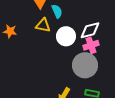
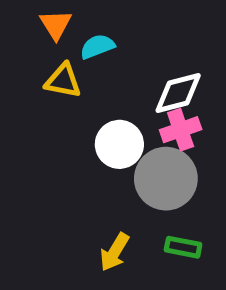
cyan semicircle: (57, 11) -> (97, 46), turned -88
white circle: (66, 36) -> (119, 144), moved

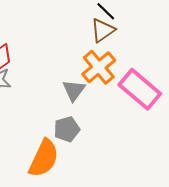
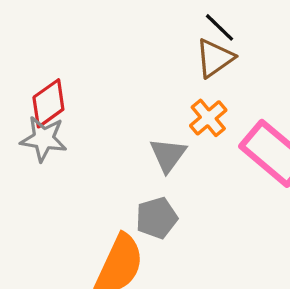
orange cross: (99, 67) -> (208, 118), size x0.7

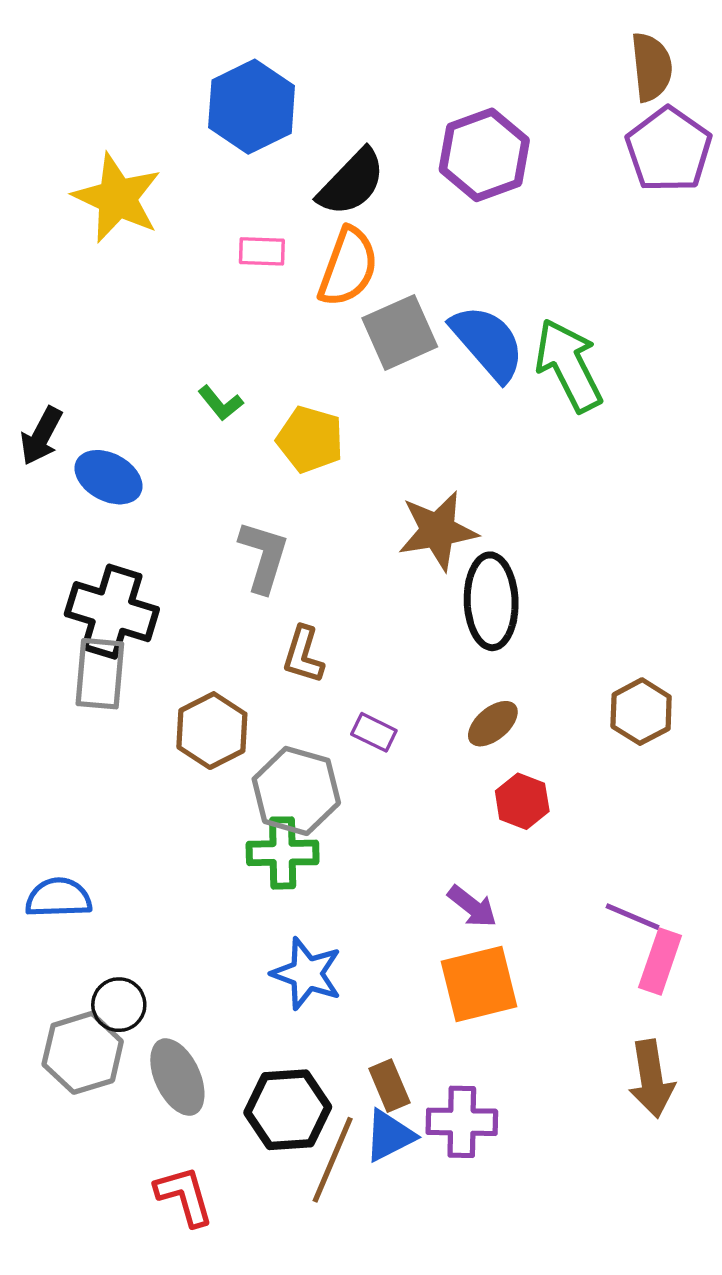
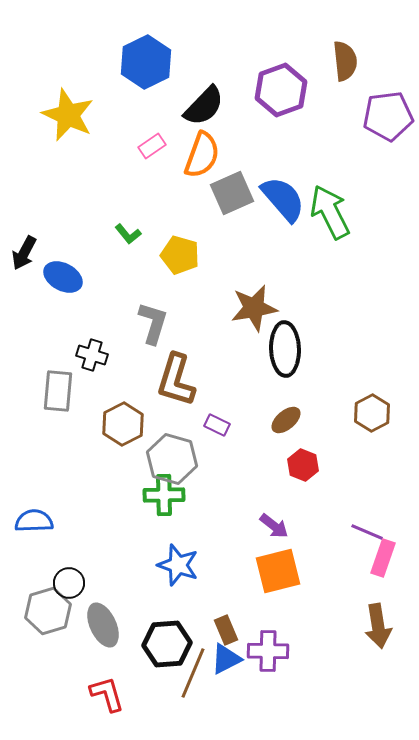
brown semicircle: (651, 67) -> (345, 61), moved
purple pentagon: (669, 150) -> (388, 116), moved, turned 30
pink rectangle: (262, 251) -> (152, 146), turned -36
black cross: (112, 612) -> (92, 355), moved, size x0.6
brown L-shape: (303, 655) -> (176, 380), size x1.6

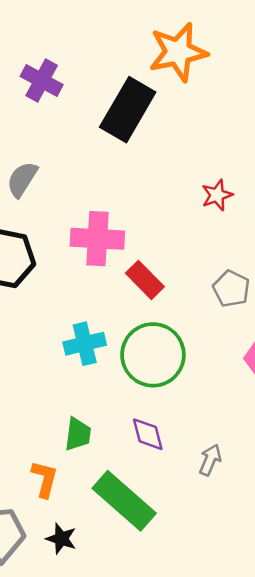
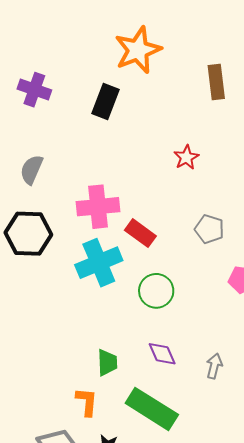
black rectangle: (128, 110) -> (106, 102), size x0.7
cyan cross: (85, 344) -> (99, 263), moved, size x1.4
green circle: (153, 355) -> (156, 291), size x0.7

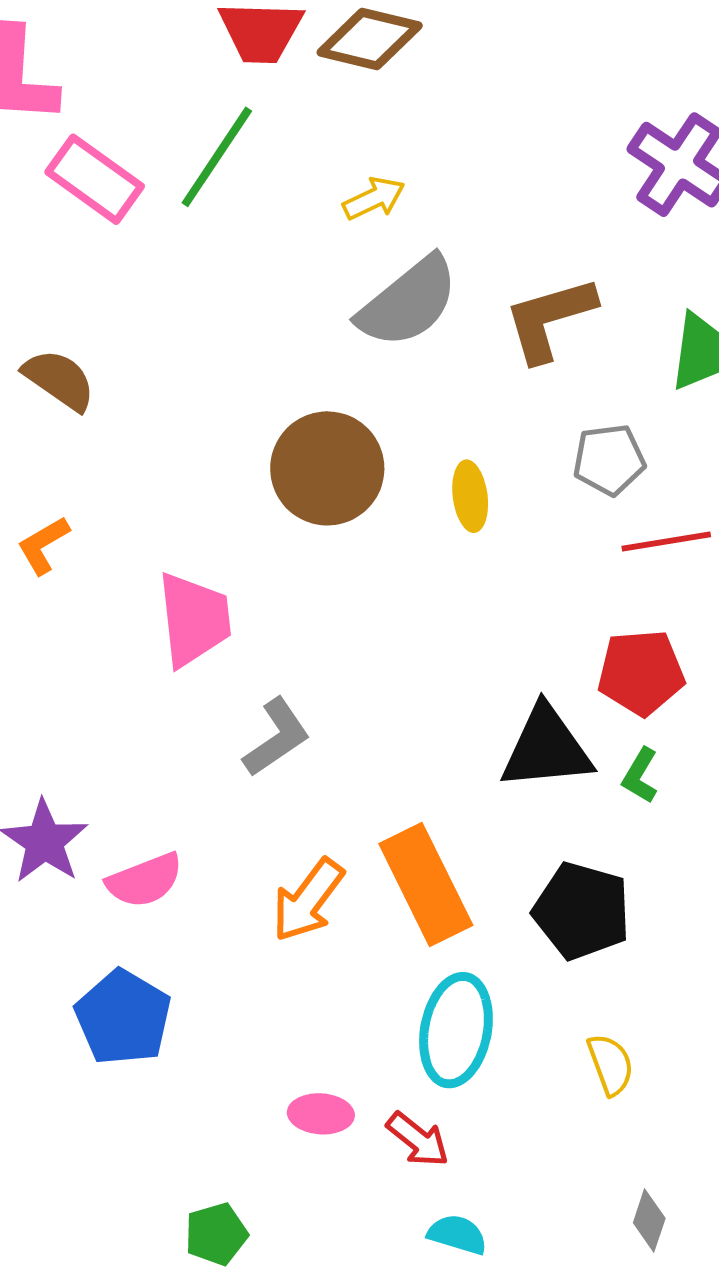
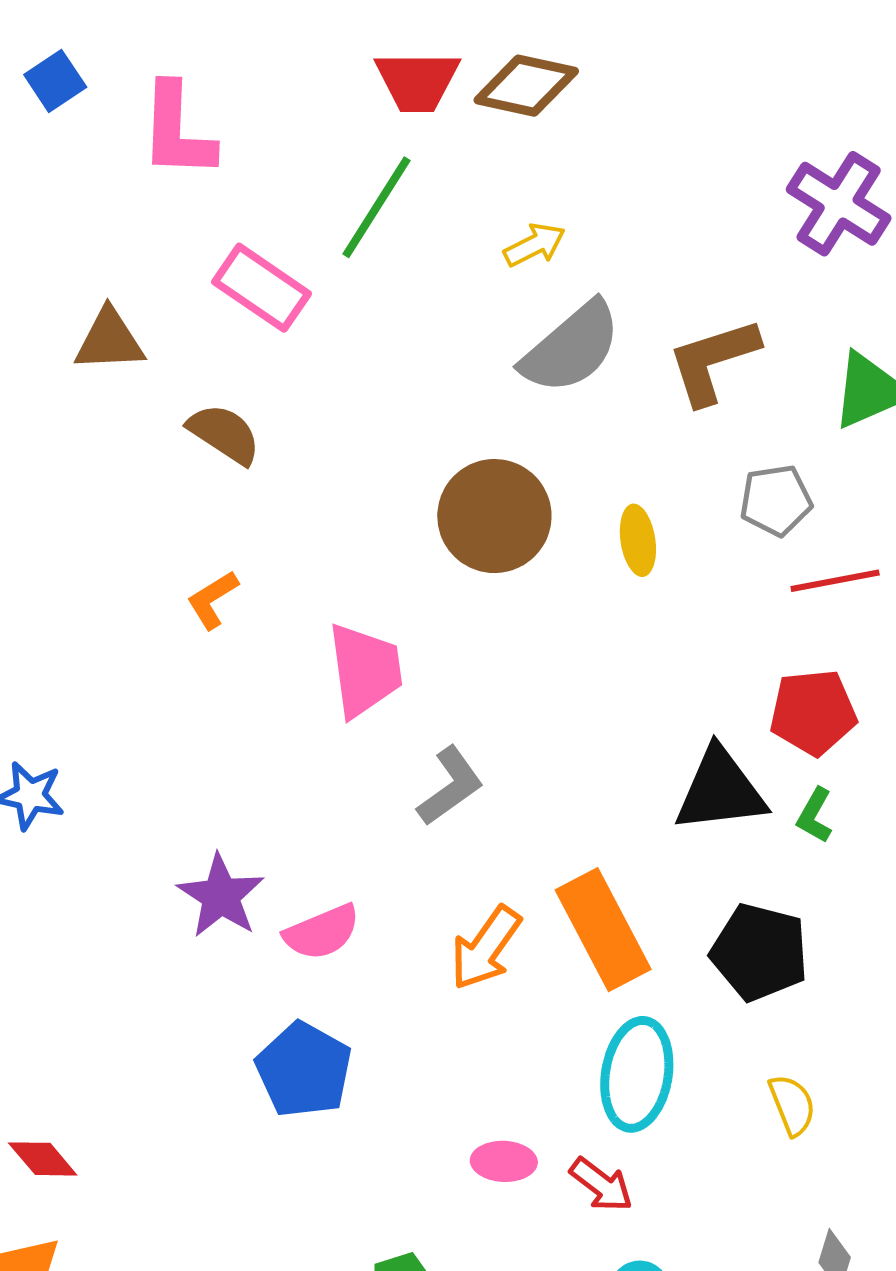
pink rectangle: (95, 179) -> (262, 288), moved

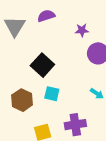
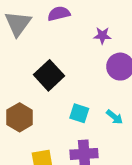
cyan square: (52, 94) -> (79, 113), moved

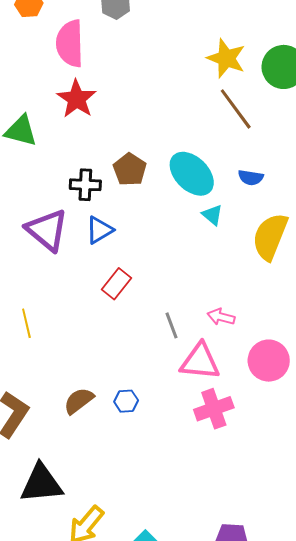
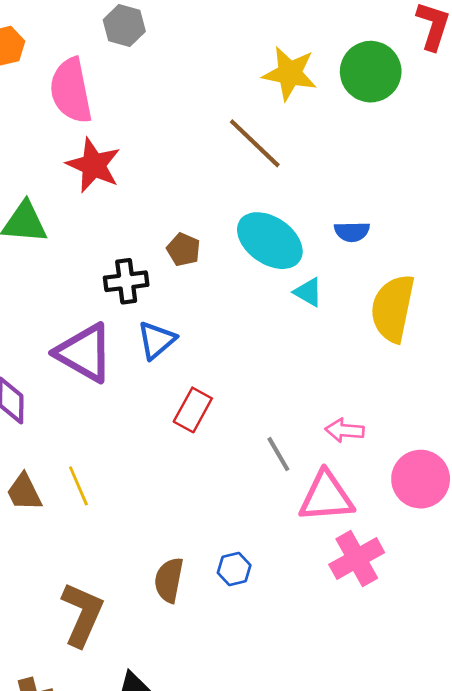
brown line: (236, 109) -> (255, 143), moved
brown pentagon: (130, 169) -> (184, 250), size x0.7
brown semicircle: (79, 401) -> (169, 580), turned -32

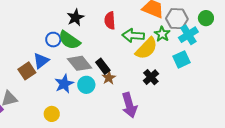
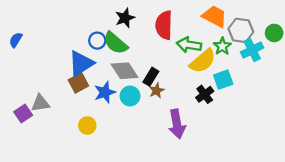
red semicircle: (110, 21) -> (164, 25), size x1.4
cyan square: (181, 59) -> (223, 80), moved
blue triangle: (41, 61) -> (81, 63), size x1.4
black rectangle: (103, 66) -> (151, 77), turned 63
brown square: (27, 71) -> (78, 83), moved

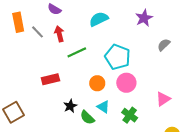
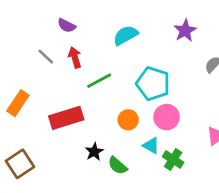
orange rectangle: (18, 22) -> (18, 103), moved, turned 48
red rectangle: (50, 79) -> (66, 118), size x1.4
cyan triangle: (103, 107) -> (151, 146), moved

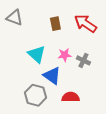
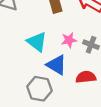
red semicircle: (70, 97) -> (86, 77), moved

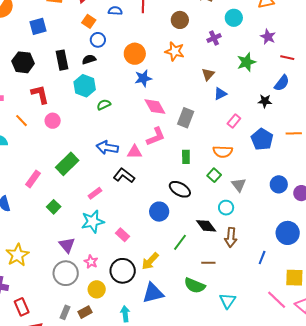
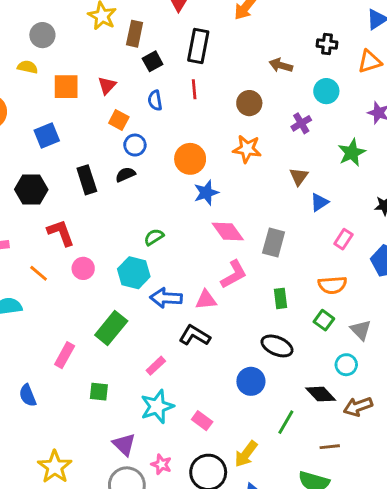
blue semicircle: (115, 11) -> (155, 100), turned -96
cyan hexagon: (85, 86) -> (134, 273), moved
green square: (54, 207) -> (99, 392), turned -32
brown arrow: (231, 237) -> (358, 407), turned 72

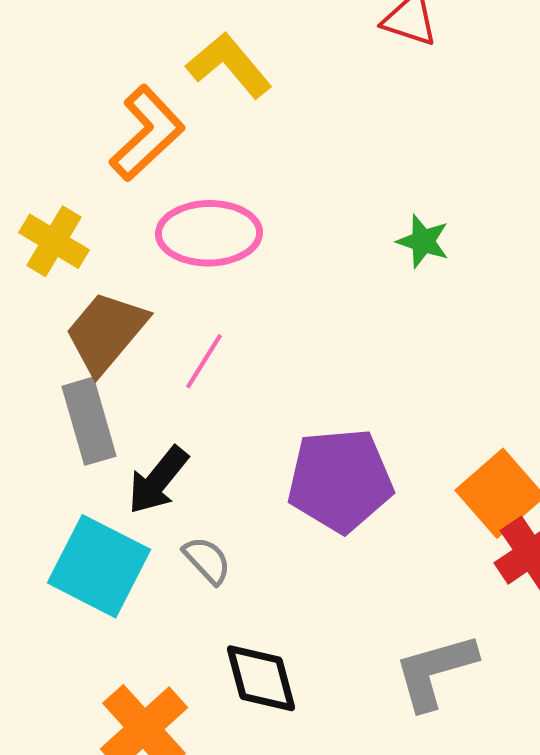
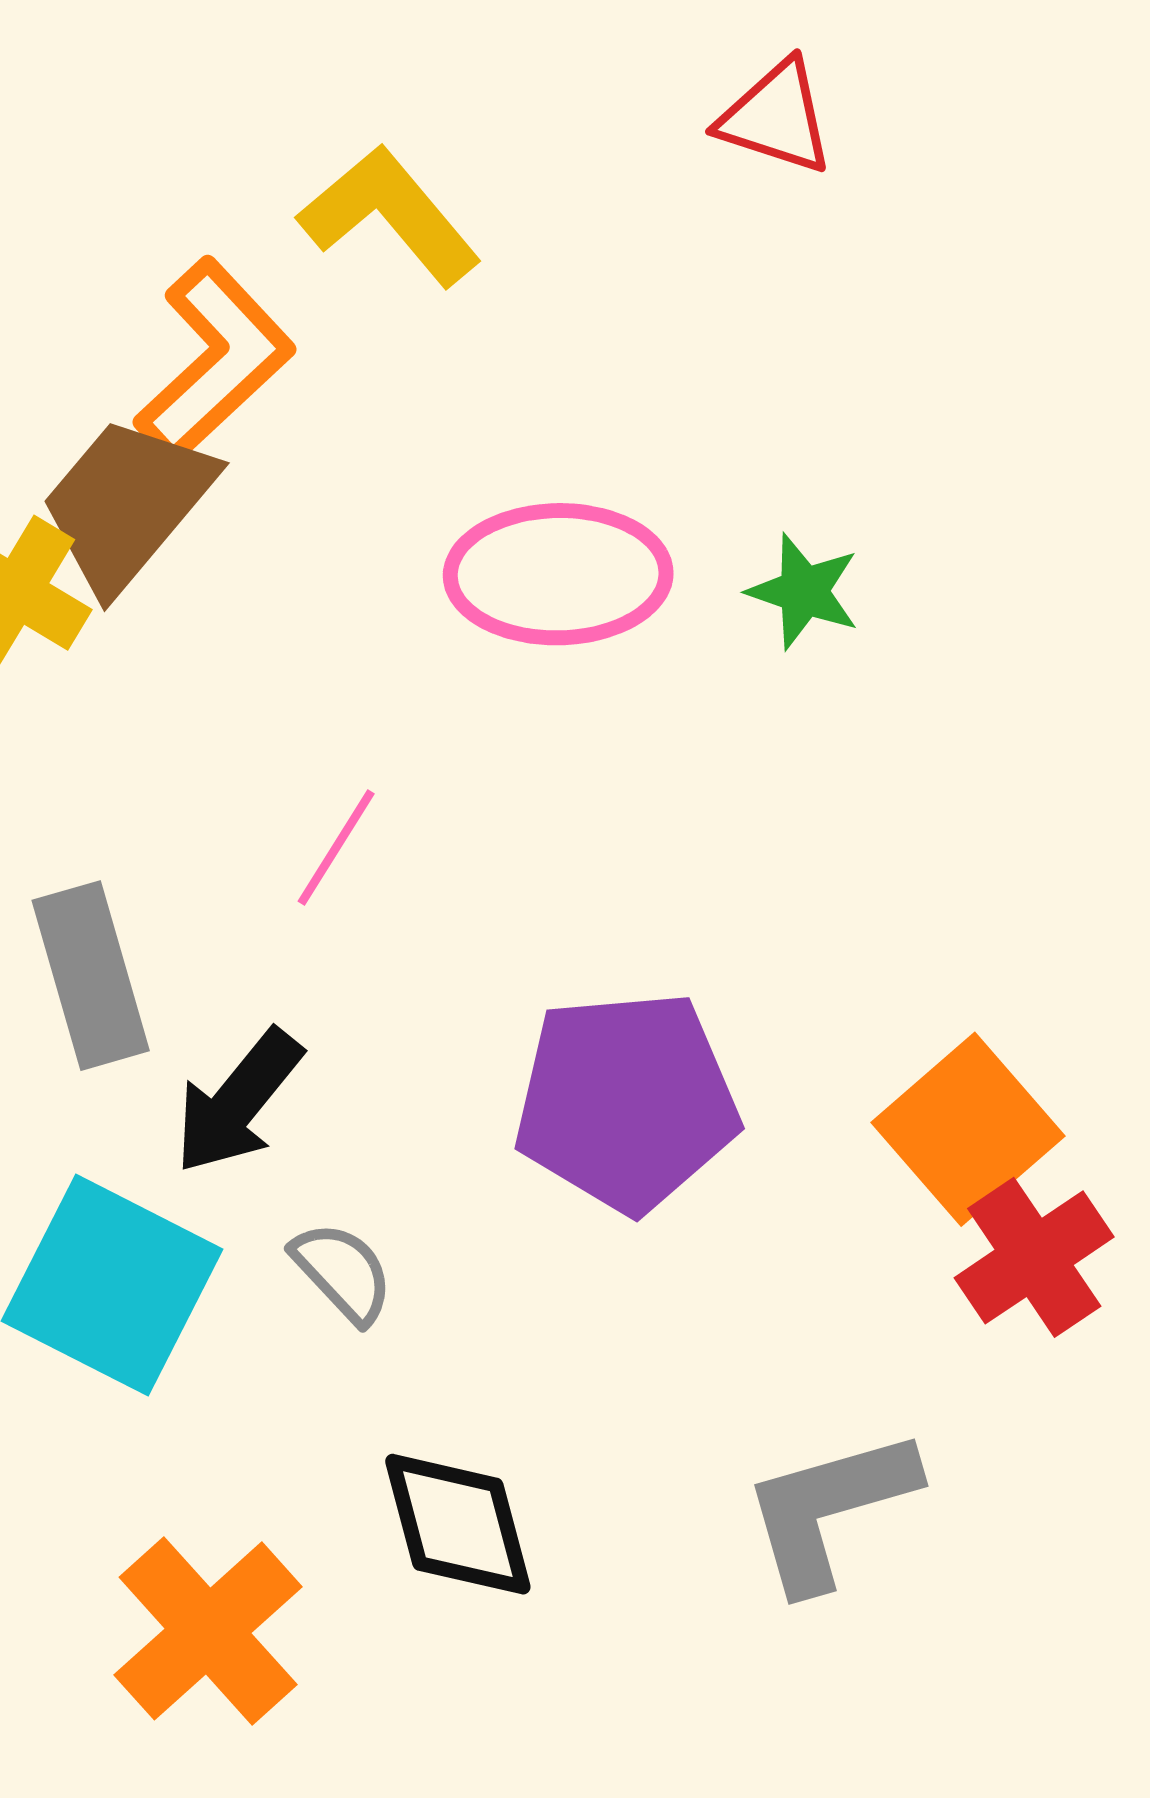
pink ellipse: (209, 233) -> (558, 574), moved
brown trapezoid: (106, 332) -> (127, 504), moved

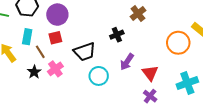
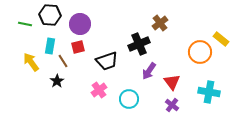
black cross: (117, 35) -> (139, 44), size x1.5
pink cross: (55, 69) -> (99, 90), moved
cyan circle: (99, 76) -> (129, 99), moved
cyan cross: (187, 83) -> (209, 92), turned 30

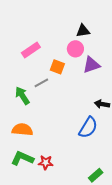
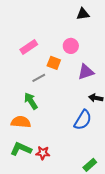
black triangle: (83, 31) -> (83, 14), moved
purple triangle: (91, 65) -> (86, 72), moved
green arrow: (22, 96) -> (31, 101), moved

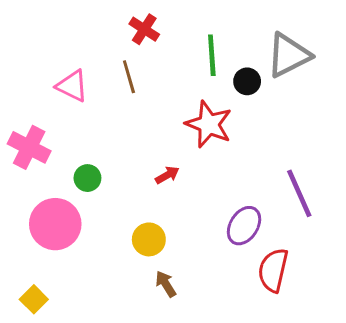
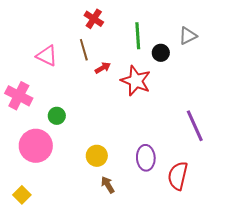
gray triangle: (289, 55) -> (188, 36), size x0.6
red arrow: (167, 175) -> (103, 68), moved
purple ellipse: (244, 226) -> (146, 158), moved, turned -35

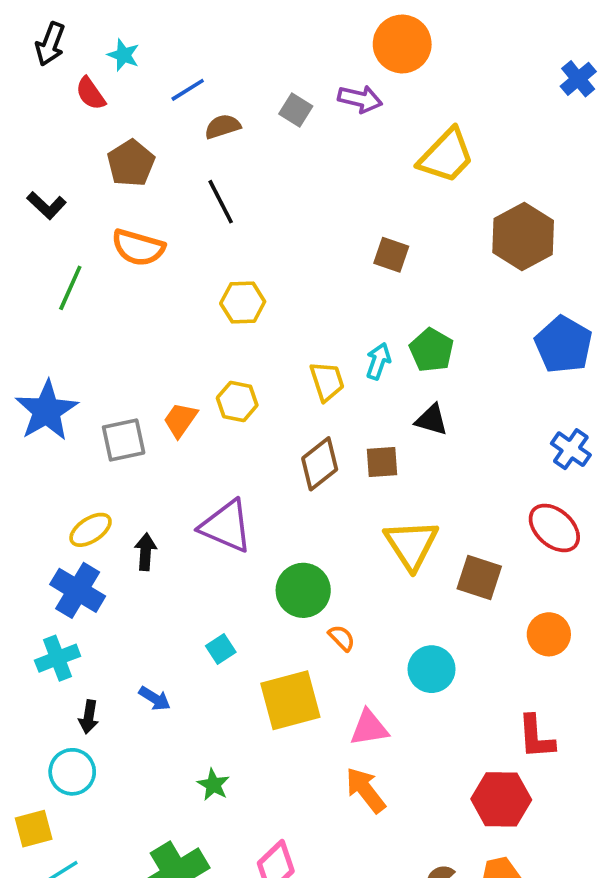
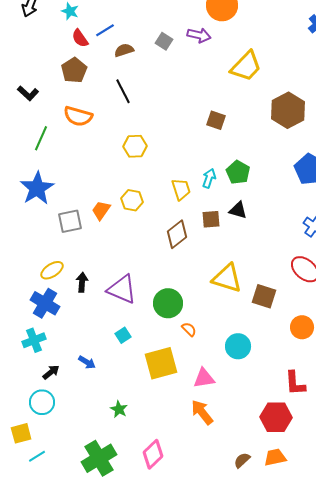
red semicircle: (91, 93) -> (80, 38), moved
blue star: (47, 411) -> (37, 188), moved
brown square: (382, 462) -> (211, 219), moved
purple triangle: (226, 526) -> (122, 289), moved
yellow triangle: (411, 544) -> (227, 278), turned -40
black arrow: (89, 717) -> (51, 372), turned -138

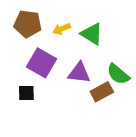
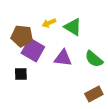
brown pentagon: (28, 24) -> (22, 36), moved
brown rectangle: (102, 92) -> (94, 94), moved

* Your objective
Exactly as they appear above, print all the lines, but not the pictures.

* Output for this task
cyan semicircle: (57, 11) -> (97, 46), turned -88
white circle: (66, 36) -> (119, 144), moved

orange cross: (99, 67) -> (208, 118), size x0.7

brown semicircle: (651, 67) -> (345, 61), moved
purple pentagon: (669, 150) -> (388, 116), moved, turned 30
pink rectangle: (262, 251) -> (152, 146), turned -36
black cross: (112, 612) -> (92, 355), moved, size x0.6
brown L-shape: (303, 655) -> (176, 380), size x1.6

black rectangle: (128, 110) -> (106, 102), size x0.7
cyan cross: (85, 344) -> (99, 263), moved, size x1.4
green circle: (153, 355) -> (156, 291), size x0.7

pink rectangle: (95, 179) -> (262, 288), moved

cyan square: (52, 94) -> (79, 113), moved

brown line: (236, 109) -> (255, 143), moved
brown pentagon: (130, 169) -> (184, 250), size x0.7
brown semicircle: (79, 401) -> (169, 580), turned -32

red semicircle: (110, 21) -> (164, 25), size x1.4
cyan square: (181, 59) -> (223, 80), moved
blue triangle: (41, 61) -> (81, 63), size x1.4
black rectangle: (103, 66) -> (151, 77), turned 63
brown square: (27, 71) -> (78, 83), moved

orange rectangle: (18, 22) -> (18, 103), moved, turned 48
red rectangle: (50, 79) -> (66, 118), size x1.4
cyan triangle: (103, 107) -> (151, 146), moved

red semicircle: (70, 97) -> (86, 77), moved

blue semicircle: (115, 11) -> (155, 100), turned -96
cyan hexagon: (85, 86) -> (134, 273), moved
green square: (54, 207) -> (99, 392), turned -32
brown arrow: (231, 237) -> (358, 407), turned 72

pink ellipse: (209, 233) -> (558, 574), moved
brown trapezoid: (106, 332) -> (127, 504), moved

black cross: (117, 35) -> (139, 44), size x1.5
pink cross: (55, 69) -> (99, 90), moved
cyan circle: (99, 76) -> (129, 99), moved
cyan cross: (187, 83) -> (209, 92), turned 30

black triangle: (83, 31) -> (83, 14), moved
purple triangle: (91, 65) -> (86, 72), moved
green arrow: (22, 96) -> (31, 101), moved

gray triangle: (289, 55) -> (188, 36), size x0.6
red arrow: (167, 175) -> (103, 68), moved
purple ellipse: (244, 226) -> (146, 158), moved, turned -35

red semicircle: (91, 93) -> (80, 38), moved
blue star: (47, 411) -> (37, 188), moved
brown square: (382, 462) -> (211, 219), moved
purple triangle: (226, 526) -> (122, 289), moved
yellow triangle: (411, 544) -> (227, 278), turned -40
black arrow: (89, 717) -> (51, 372), turned -138

brown pentagon: (28, 24) -> (22, 36), moved
brown rectangle: (102, 92) -> (94, 94), moved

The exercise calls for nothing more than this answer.